### [Prompt]
Repeat every entry exactly. Do not include the pictures.

++++ Exercise materials ++++

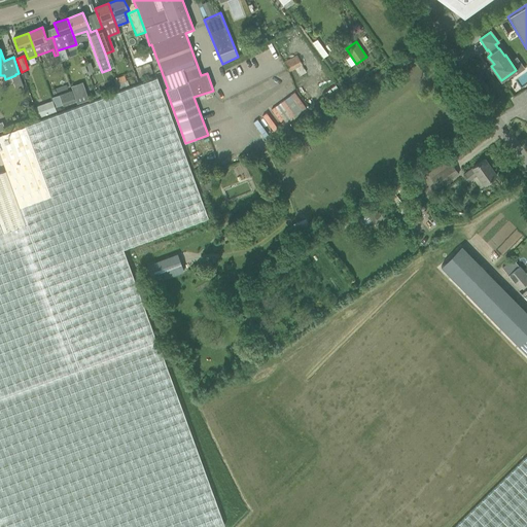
[(284,63),(286,67),(289,72),(302,65),(297,56),(284,63)]
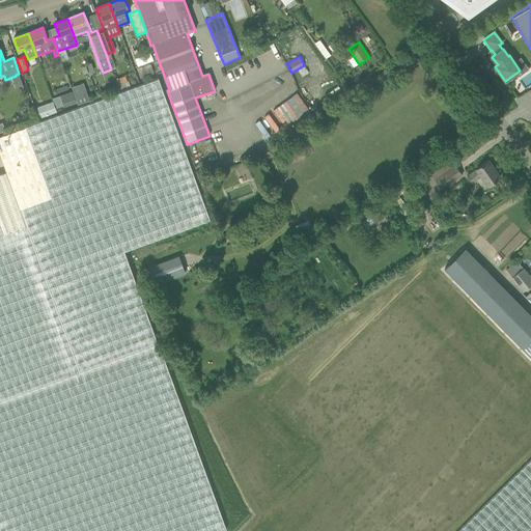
[(90,63),(85,65),(87,73),(88,74),(93,72),(90,63)]
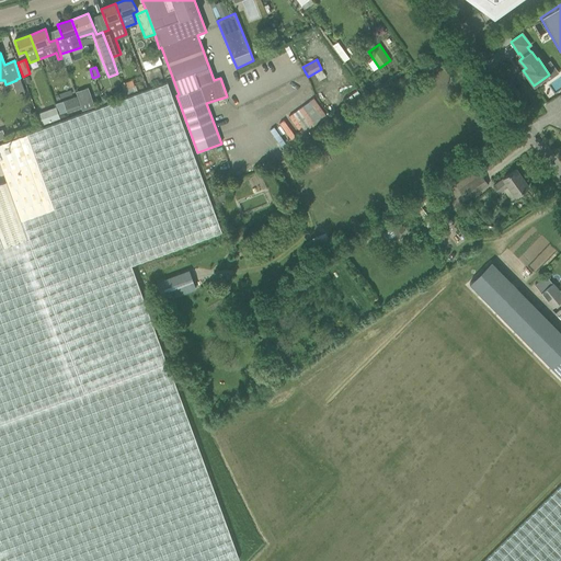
[(160,71),(149,76),(151,82),(162,78),(160,71)]
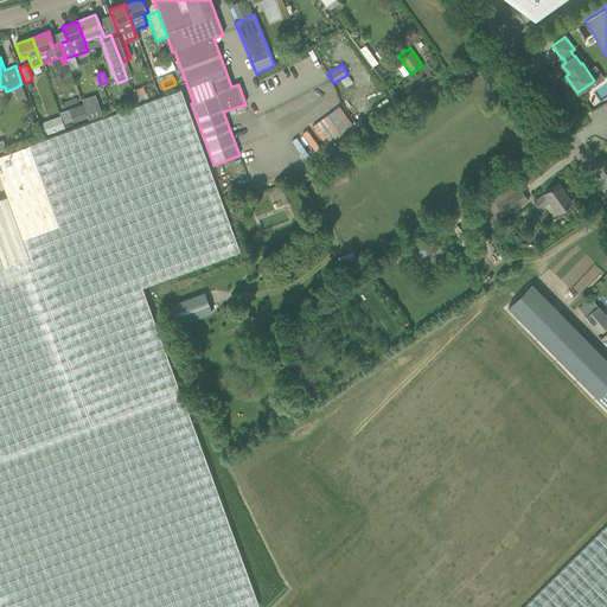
[(0,606),(247,606),(257,604),(181,394),(141,287),(238,251),(180,91),(0,155),(0,172),(10,198),(0,200),(0,606)]
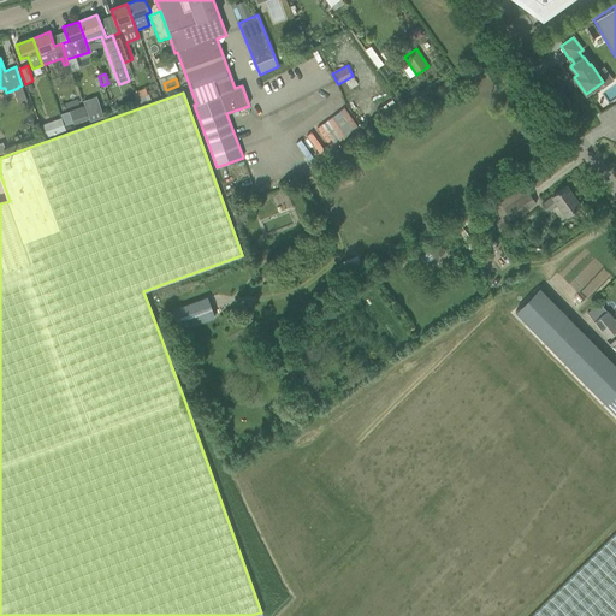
[(98,104),(87,107),(92,122),(102,117),(98,104)]
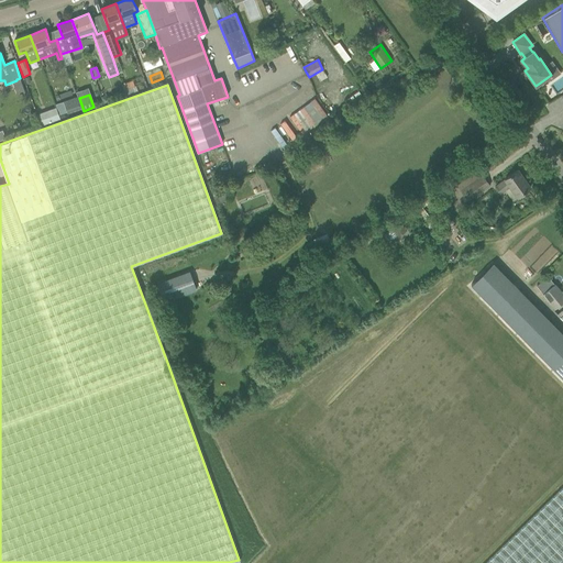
[(63,102),(55,105),(56,108),(58,116),(66,112),(67,114),(80,110),(76,98),(63,102)]
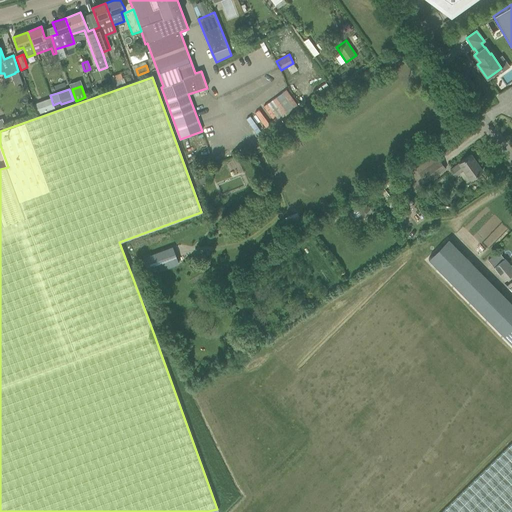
[(270,102),(284,117),(298,104),(284,89),(270,102)]
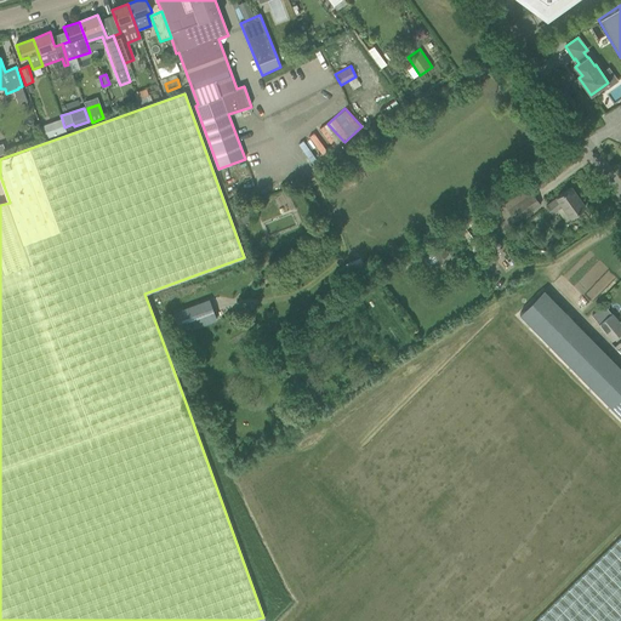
[(64,127),(62,119),(40,126),(44,138),(66,131),(64,127)]
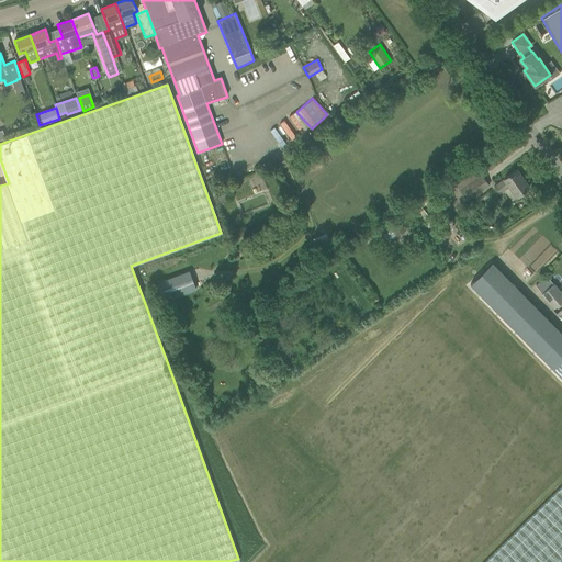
[(478,169),(452,188),(457,193),(454,194),(462,204),(490,186),(481,175),(478,169)]
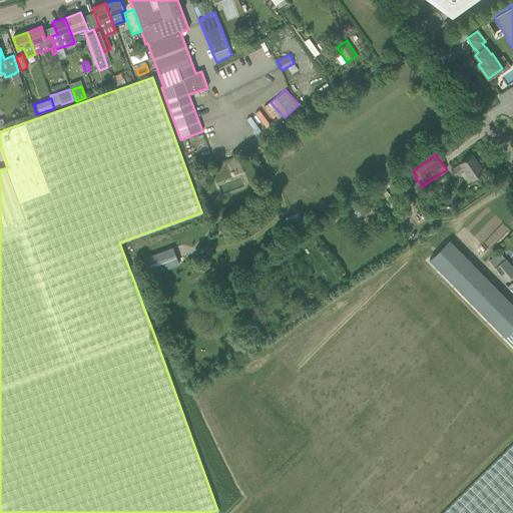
[(455,176),(460,172),(467,182),(471,180),(483,171),(471,155),(451,170),(455,176)]
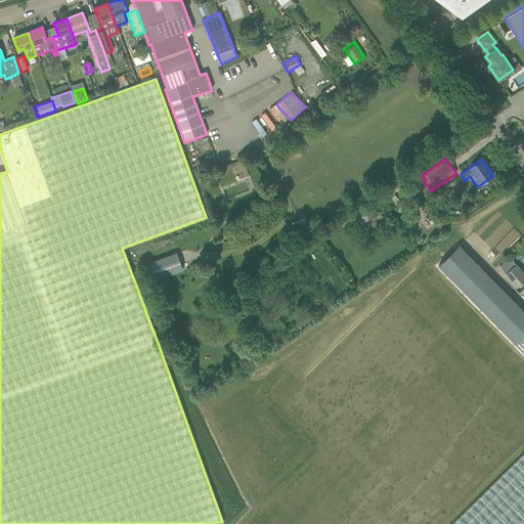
[(201,182),(200,183),(203,189),(212,185),(210,179),(201,182)]
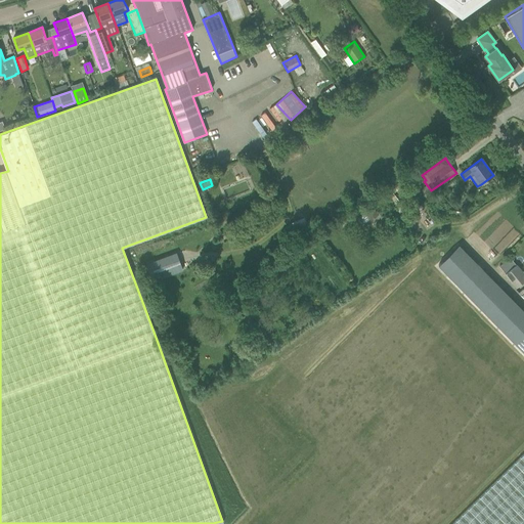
[(417,202),(403,183),(398,186),(411,206),(417,202)]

++++

### [Result of this task]
[(284,63),(286,67),(289,72),(302,65),(297,56),(284,63)]
[(90,63),(85,65),(87,73),(88,74),(93,72),(90,63)]
[(160,71),(149,76),(151,82),(162,78),(160,71)]
[(0,606),(247,606),(257,604),(181,394),(141,287),(238,251),(180,91),(0,155),(0,172),(10,198),(0,200),(0,606)]
[(98,104),(87,107),(92,122),(102,117),(98,104)]
[(63,102),(55,105),(56,108),(58,116),(66,112),(67,114),(80,110),(76,98),(63,102)]
[(270,102),(284,117),(298,104),(284,89),(270,102)]
[(64,127),(62,119),(40,126),(44,138),(66,131),(64,127)]
[(478,169),(452,188),(457,193),(454,194),(462,204),(490,186),(481,175),(478,169)]
[(455,176),(460,172),(467,182),(471,180),(483,171),(471,155),(451,170),(455,176)]
[(201,182),(200,183),(203,189),(212,185),(210,179),(201,182)]
[(417,202),(403,183),(398,186),(411,206),(417,202)]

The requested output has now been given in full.